START Given entries

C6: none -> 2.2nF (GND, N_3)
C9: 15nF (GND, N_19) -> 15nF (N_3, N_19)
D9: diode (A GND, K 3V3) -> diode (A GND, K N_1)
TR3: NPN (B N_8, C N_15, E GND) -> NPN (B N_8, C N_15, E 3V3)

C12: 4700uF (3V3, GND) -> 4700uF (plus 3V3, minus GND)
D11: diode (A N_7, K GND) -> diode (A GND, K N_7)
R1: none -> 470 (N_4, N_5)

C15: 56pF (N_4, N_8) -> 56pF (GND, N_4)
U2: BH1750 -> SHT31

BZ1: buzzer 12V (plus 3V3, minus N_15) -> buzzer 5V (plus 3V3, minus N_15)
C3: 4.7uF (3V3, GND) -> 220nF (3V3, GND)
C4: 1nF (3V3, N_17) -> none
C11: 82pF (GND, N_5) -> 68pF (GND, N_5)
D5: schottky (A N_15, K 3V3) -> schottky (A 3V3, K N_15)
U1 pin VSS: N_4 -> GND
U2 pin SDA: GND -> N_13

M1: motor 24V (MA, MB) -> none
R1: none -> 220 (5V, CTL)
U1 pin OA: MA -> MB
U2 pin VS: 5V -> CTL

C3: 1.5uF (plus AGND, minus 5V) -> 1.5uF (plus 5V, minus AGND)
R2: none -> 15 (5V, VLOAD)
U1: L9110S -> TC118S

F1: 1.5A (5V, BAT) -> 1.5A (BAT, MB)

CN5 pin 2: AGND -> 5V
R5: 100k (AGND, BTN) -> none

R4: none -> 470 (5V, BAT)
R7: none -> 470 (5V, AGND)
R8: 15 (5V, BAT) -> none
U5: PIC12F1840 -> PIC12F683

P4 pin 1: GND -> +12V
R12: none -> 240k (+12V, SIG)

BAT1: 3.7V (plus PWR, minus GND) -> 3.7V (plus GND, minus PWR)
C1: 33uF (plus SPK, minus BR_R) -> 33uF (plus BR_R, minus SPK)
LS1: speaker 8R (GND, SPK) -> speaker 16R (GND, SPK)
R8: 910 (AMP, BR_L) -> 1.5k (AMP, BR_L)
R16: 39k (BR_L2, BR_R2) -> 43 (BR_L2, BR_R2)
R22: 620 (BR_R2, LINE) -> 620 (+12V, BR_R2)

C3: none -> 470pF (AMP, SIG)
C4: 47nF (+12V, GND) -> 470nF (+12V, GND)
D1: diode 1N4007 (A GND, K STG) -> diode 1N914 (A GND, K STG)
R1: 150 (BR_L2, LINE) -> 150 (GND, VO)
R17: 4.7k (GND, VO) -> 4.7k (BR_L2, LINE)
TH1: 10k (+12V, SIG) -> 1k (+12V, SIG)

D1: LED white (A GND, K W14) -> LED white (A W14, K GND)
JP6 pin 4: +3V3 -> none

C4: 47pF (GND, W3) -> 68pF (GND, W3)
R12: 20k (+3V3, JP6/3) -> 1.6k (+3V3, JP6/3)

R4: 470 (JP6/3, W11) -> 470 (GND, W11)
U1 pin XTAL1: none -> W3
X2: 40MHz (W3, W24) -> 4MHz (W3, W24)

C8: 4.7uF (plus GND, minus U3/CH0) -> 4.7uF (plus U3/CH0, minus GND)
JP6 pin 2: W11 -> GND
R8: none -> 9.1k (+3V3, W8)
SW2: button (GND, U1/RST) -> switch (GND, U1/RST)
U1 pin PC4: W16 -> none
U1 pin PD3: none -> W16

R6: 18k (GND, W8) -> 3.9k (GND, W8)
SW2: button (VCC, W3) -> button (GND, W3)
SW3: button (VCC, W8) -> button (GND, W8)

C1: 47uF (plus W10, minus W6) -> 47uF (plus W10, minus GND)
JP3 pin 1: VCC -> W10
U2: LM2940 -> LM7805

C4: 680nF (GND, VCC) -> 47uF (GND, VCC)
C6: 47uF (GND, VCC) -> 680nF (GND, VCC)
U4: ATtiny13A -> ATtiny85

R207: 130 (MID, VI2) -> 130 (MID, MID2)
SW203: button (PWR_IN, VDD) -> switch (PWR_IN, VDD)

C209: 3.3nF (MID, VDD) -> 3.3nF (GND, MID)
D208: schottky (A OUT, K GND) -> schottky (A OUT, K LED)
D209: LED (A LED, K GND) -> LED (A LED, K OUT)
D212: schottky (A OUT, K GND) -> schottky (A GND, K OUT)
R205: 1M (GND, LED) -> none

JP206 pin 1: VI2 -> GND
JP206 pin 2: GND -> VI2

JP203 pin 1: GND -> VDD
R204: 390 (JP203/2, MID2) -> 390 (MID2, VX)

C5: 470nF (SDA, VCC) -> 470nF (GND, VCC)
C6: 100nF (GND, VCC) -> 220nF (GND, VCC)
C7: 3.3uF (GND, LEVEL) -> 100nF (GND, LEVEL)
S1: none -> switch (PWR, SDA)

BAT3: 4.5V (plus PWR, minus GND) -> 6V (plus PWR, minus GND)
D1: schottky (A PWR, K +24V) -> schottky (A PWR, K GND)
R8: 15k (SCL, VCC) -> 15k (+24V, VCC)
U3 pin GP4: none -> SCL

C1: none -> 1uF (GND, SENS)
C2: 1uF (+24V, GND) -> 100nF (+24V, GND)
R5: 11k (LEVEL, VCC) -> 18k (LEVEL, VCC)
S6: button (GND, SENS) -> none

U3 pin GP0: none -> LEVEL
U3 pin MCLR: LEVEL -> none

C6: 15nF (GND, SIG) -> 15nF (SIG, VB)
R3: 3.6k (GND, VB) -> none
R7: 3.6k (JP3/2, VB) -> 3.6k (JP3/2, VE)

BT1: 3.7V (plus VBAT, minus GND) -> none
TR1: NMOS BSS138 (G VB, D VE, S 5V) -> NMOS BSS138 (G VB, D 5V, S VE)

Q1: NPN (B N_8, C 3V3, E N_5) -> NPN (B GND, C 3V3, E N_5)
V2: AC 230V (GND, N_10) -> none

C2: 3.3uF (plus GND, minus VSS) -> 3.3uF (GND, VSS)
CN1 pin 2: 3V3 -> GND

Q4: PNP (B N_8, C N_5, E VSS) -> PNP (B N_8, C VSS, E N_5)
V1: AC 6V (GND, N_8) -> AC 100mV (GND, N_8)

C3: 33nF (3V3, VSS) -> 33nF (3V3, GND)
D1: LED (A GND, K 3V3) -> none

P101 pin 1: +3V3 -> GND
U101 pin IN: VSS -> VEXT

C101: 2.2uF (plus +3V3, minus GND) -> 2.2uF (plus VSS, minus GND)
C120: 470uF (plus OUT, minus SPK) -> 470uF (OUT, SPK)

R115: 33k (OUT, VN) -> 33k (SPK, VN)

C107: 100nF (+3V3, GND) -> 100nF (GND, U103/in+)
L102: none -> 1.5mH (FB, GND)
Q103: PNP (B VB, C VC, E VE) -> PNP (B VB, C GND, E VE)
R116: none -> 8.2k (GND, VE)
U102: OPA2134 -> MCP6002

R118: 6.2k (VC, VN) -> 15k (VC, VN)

END Given entries

*Work instructions*:
Please write out, exactly as they appear above, only the lines in the stretch from the line with "U2 pin SDA: GND -> N_13" through the line with "JP206 pin 1: VI2 -> GND".

*Answer section*:
U2 pin SDA: GND -> N_13

M1: motor 24V (MA, MB) -> none
R1: none -> 220 (5V, CTL)
U1 pin OA: MA -> MB
U2 pin VS: 5V -> CTL

C3: 1.5uF (plus AGND, minus 5V) -> 1.5uF (plus 5V, minus AGND)
R2: none -> 15 (5V, VLOAD)
U1: L9110S -> TC118S

F1: 1.5A (5V, BAT) -> 1.5A (BAT, MB)

CN5 pin 2: AGND -> 5V
R5: 100k (AGND, BTN) -> none

R4: none -> 470 (5V, BAT)
R7: none -> 470 (5V, AGND)
R8: 15 (5V, BAT) -> none
U5: PIC12F1840 -> PIC12F683

P4 pin 1: GND -> +12V
R12: none -> 240k (+12V, SIG)

BAT1: 3.7V (plus PWR, minus GND) -> 3.7V (plus GND, minus PWR)
C1: 33uF (plus SPK, minus BR_R) -> 33uF (plus BR_R, minus SPK)
LS1: speaker 8R (GND, SPK) -> speaker 16R (GND, SPK)
R8: 910 (AMP, BR_L) -> 1.5k (AMP, BR_L)
R16: 39k (BR_L2, BR_R2) -> 43 (BR_L2, BR_R2)
R22: 620 (BR_R2, LINE) -> 620 (+12V, BR_R2)

C3: none -> 470pF (AMP, SIG)
C4: 47nF (+12V, GND) -> 470nF (+12V, GND)
D1: diode 1N4007 (A GND, K STG) -> diode 1N914 (A GND, K STG)
R1: 150 (BR_L2, LINE) -> 150 (GND, VO)
R17: 4.7k (GND, VO) -> 4.7k (BR_L2, LINE)
TH1: 10k (+12V, SIG) -> 1k (+12V, SIG)

D1: LED white (A GND, K W14) -> LED white (A W14, K GND)
JP6 pin 4: +3V3 -> none

C4: 47pF (GND, W3) -> 68pF (GND, W3)
R12: 20k (+3V3, JP6/3) -> 1.6k (+3V3, JP6/3)

R4: 470 (JP6/3, W11) -> 470 (GND, W11)
U1 pin XTAL1: none -> W3
X2: 40MHz (W3, W24) -> 4MHz (W3, W24)

C8: 4.7uF (plus GND, minus U3/CH0) -> 4.7uF (plus U3/CH0, minus GND)
JP6 pin 2: W11 -> GND
R8: none -> 9.1k (+3V3, W8)
SW2: button (GND, U1/RST) -> switch (GND, U1/RST)
U1 pin PC4: W16 -> none
U1 pin PD3: none -> W16

R6: 18k (GND, W8) -> 3.9k (GND, W8)
SW2: button (VCC, W3) -> button (GND, W3)
SW3: button (VCC, W8) -> button (GND, W8)

C1: 47uF (plus W10, minus W6) -> 47uF (plus W10, minus GND)
JP3 pin 1: VCC -> W10
U2: LM2940 -> LM7805

C4: 680nF (GND, VCC) -> 47uF (GND, VCC)
C6: 47uF (GND, VCC) -> 680nF (GND, VCC)
U4: ATtiny13A -> ATtiny85

R207: 130 (MID, VI2) -> 130 (MID, MID2)
SW203: button (PWR_IN, VDD) -> switch (PWR_IN, VDD)

C209: 3.3nF (MID, VDD) -> 3.3nF (GND, MID)
D208: schottky (A OUT, K GND) -> schottky (A OUT, K LED)
D209: LED (A LED, K GND) -> LED (A LED, K OUT)
D212: schottky (A OUT, K GND) -> schottky (A GND, K OUT)
R205: 1M (GND, LED) -> none

JP206 pin 1: VI2 -> GND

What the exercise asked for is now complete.